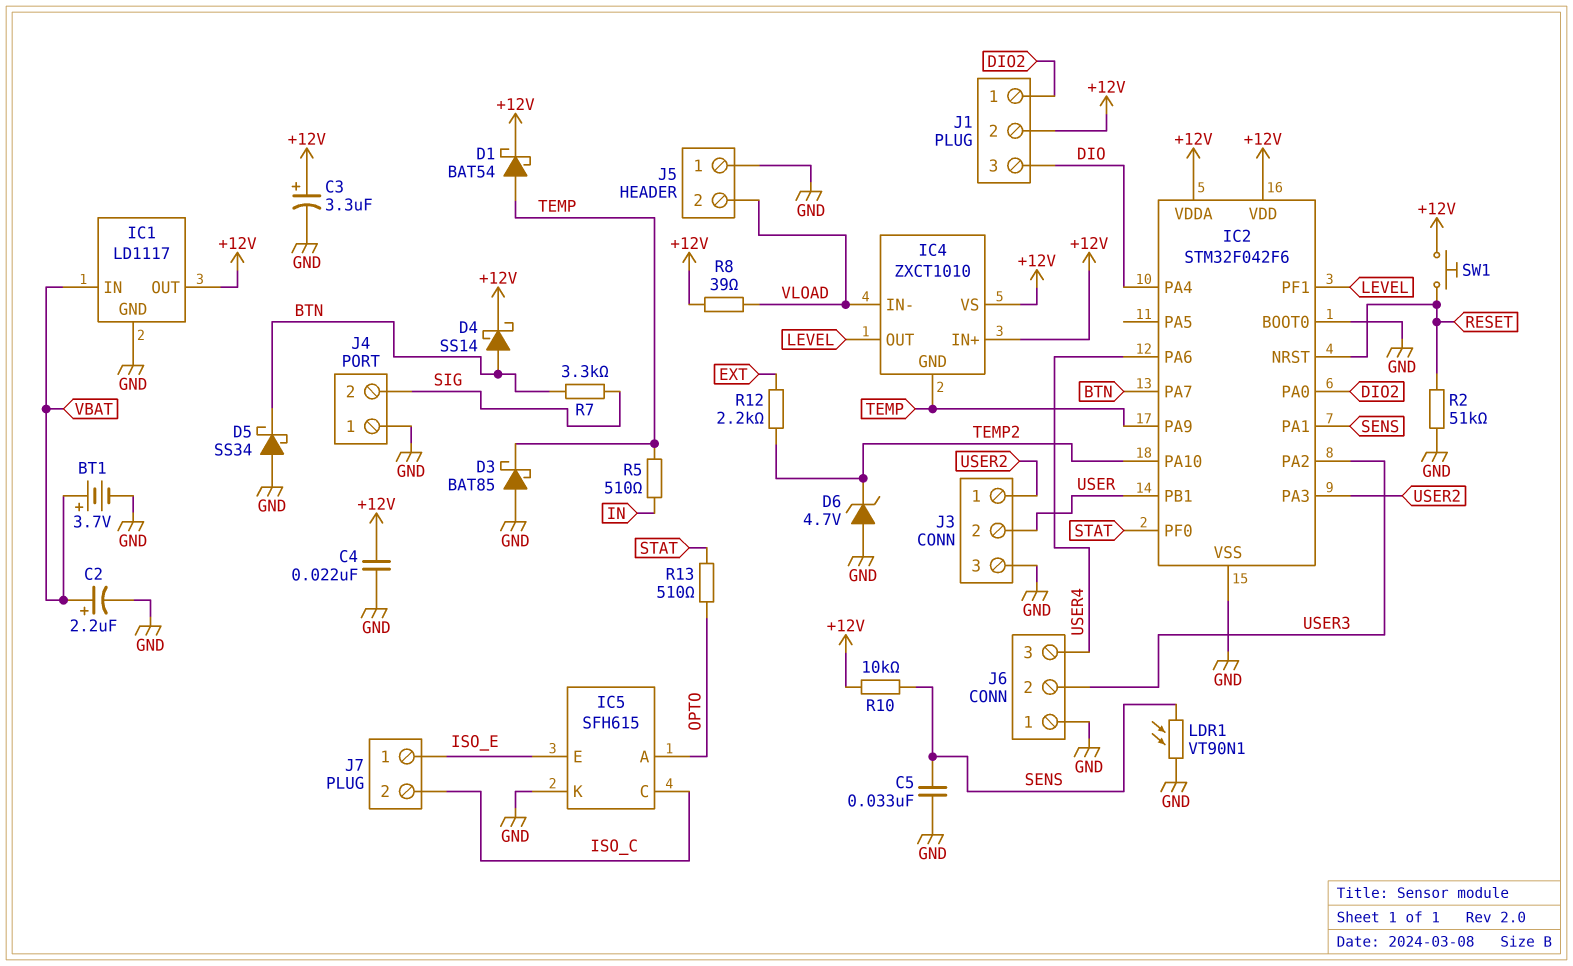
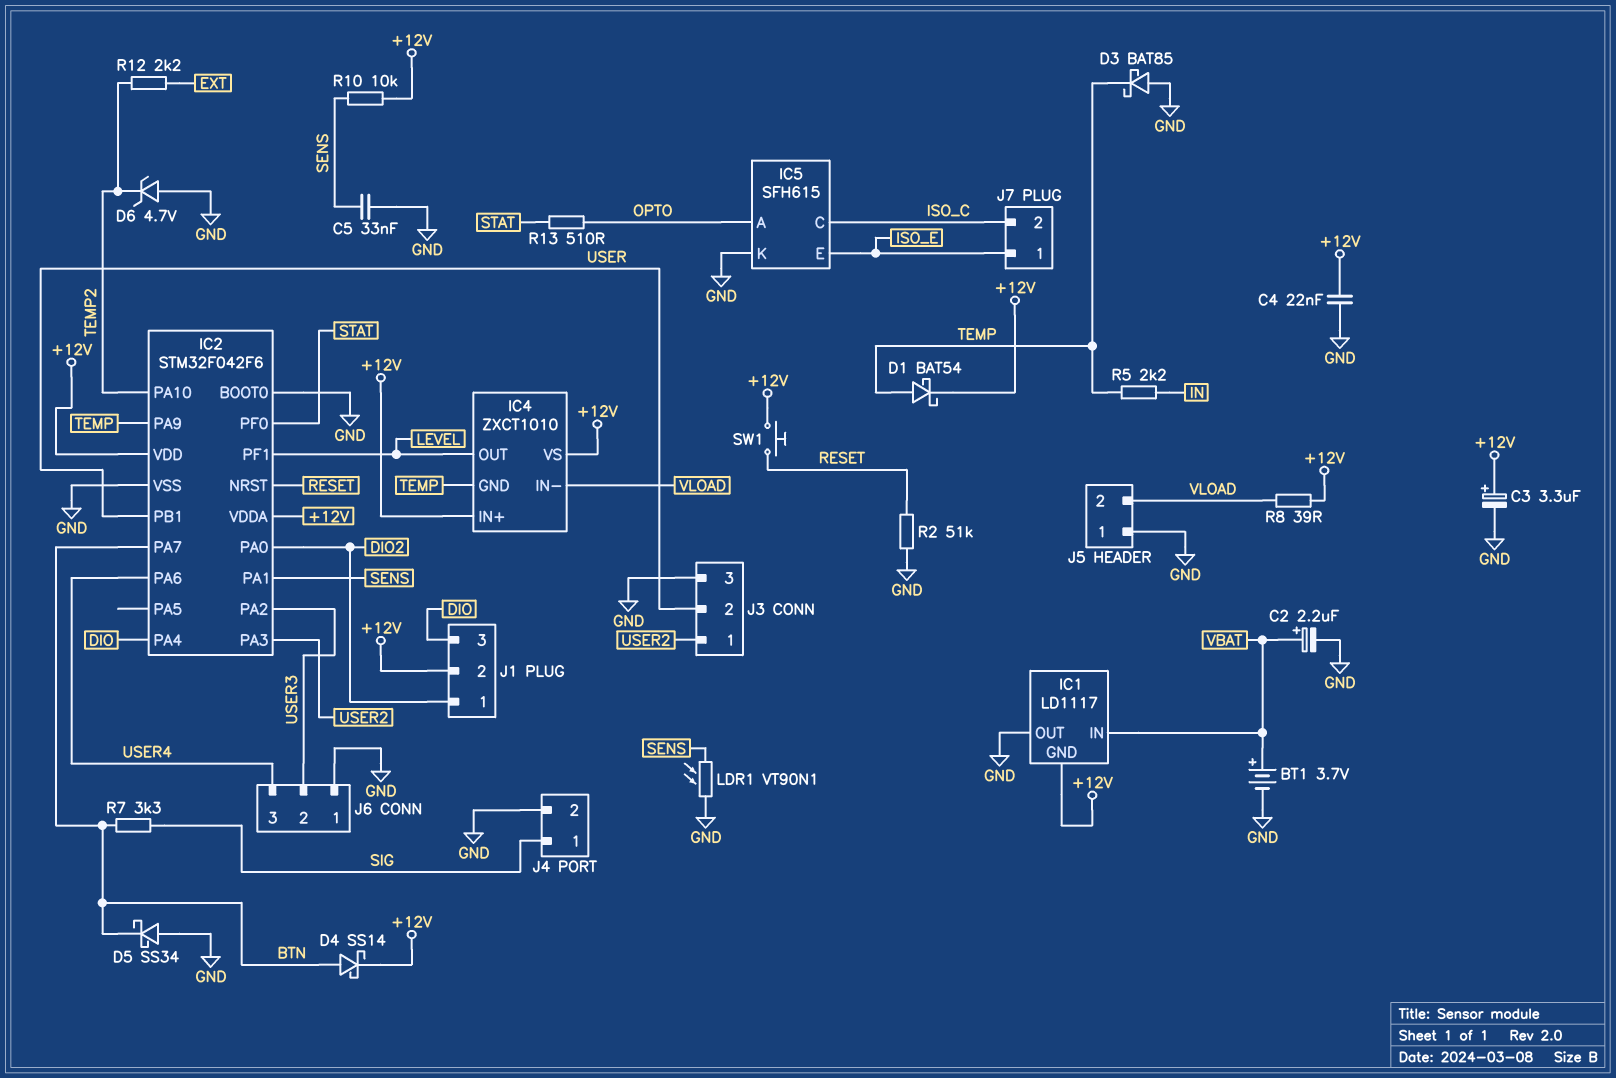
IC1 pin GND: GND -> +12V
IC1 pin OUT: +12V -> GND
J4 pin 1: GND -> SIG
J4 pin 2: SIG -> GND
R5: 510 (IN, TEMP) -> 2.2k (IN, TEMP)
◆ ◆ ◆ ◆ ◆
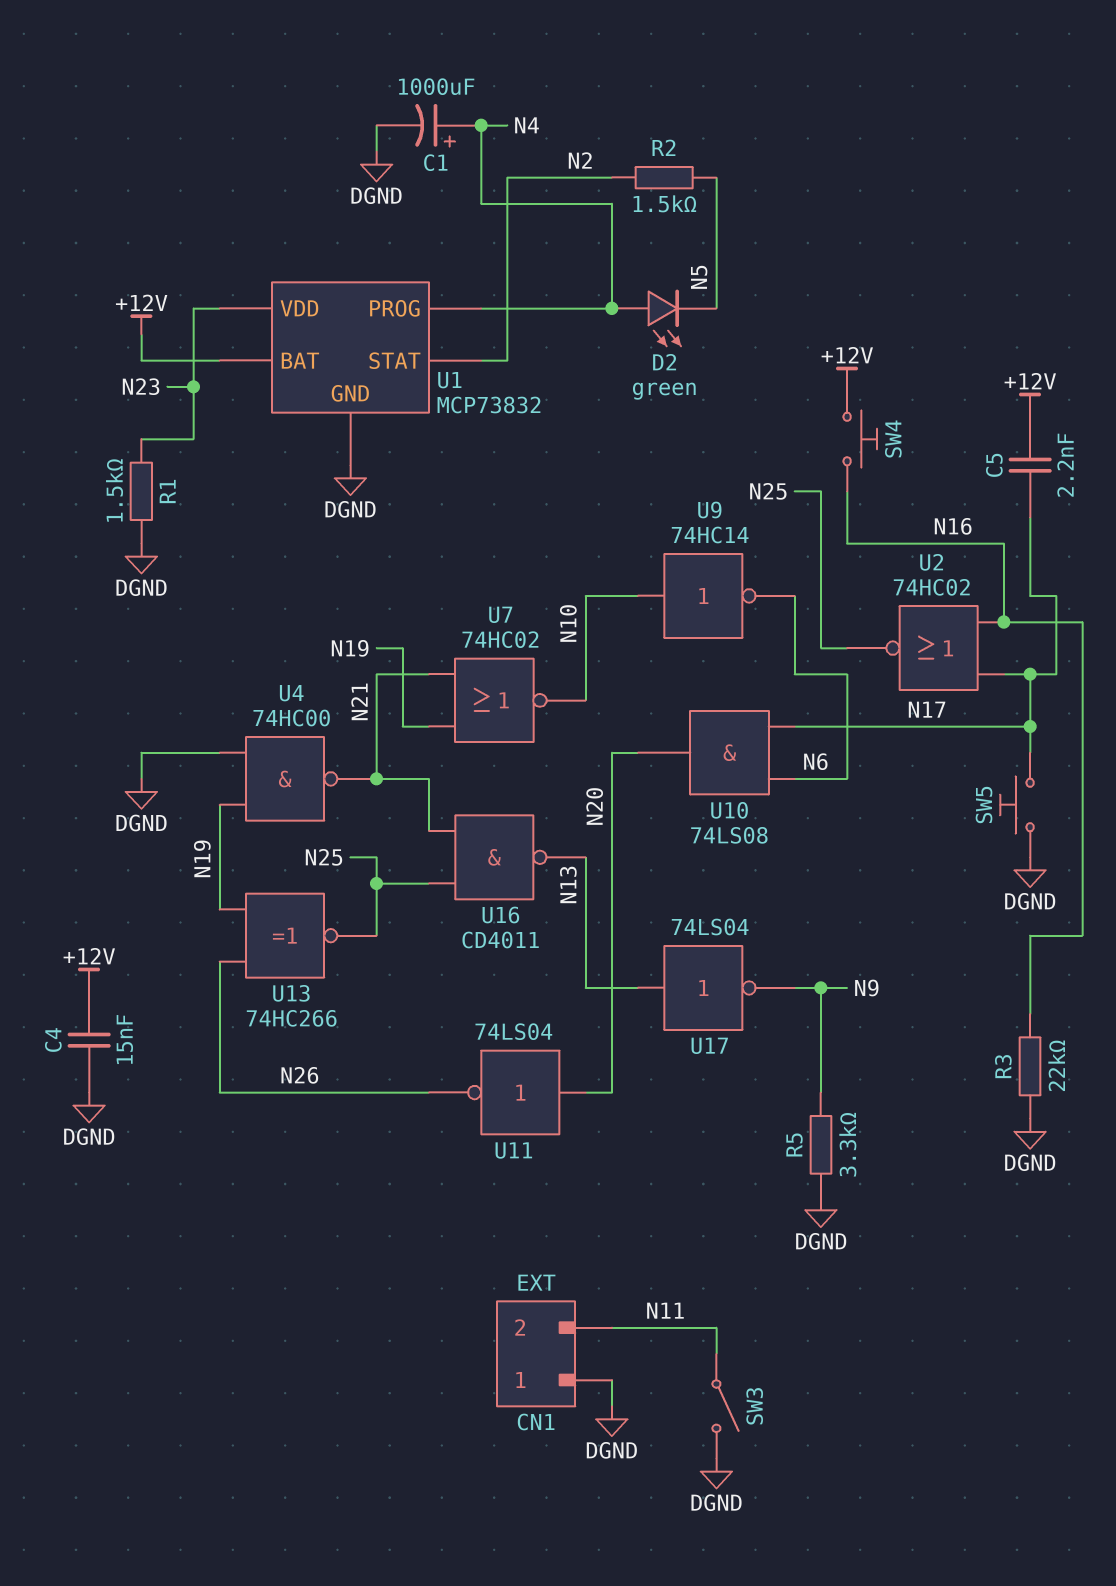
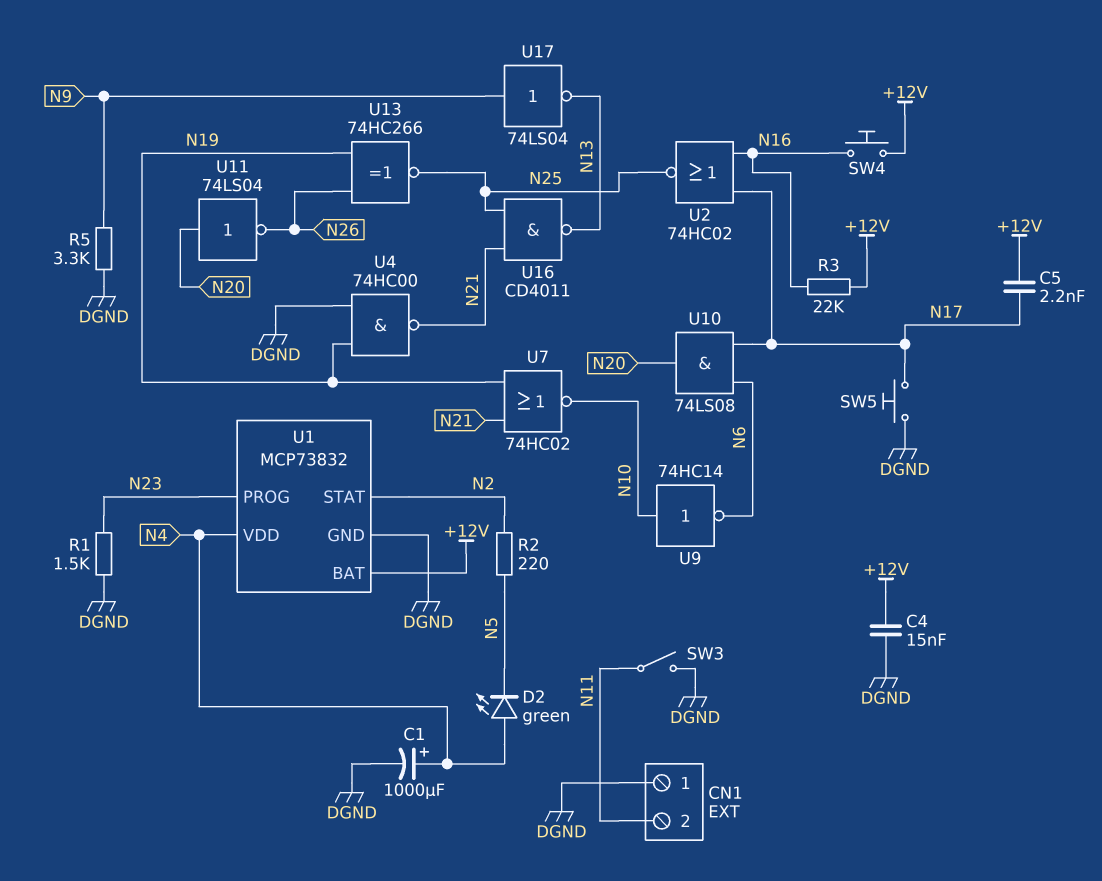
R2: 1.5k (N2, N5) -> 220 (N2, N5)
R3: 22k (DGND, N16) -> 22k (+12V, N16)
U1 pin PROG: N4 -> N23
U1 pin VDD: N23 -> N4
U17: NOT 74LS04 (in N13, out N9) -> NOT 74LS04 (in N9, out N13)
◆ ◆ ◆ ◆ ◆
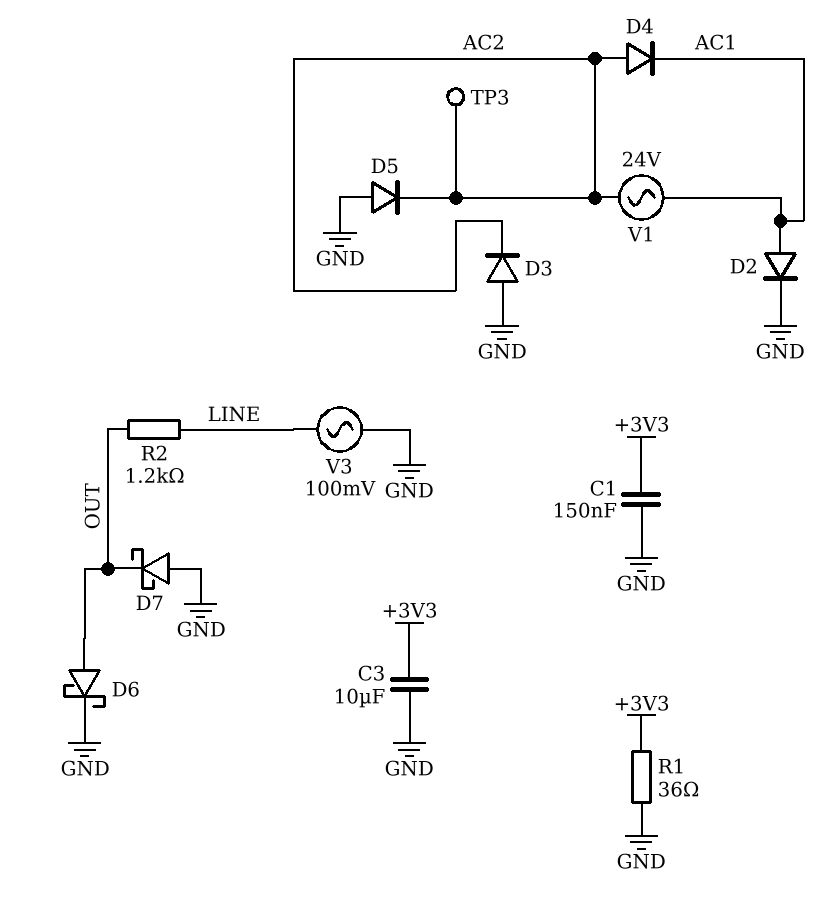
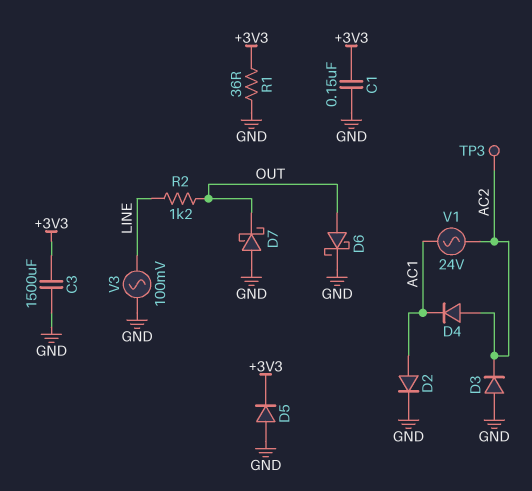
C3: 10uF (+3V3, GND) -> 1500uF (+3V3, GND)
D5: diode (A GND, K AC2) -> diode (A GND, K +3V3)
◆ ◆ ◆ ◆ ◆
WHAT IS EXPECTED: Retype the records above, but only those lines that fall between the line containing "IC1 pin GND: GND -> +12V" and the line containing "R5: 510 (IN, TEMP) -> 2.2k (IN, TEMP)", with both of those lines included, exactly as written.

ANSWER SPACE:
IC1 pin GND: GND -> +12V
IC1 pin OUT: +12V -> GND
J4 pin 1: GND -> SIG
J4 pin 2: SIG -> GND
R5: 510 (IN, TEMP) -> 2.2k (IN, TEMP)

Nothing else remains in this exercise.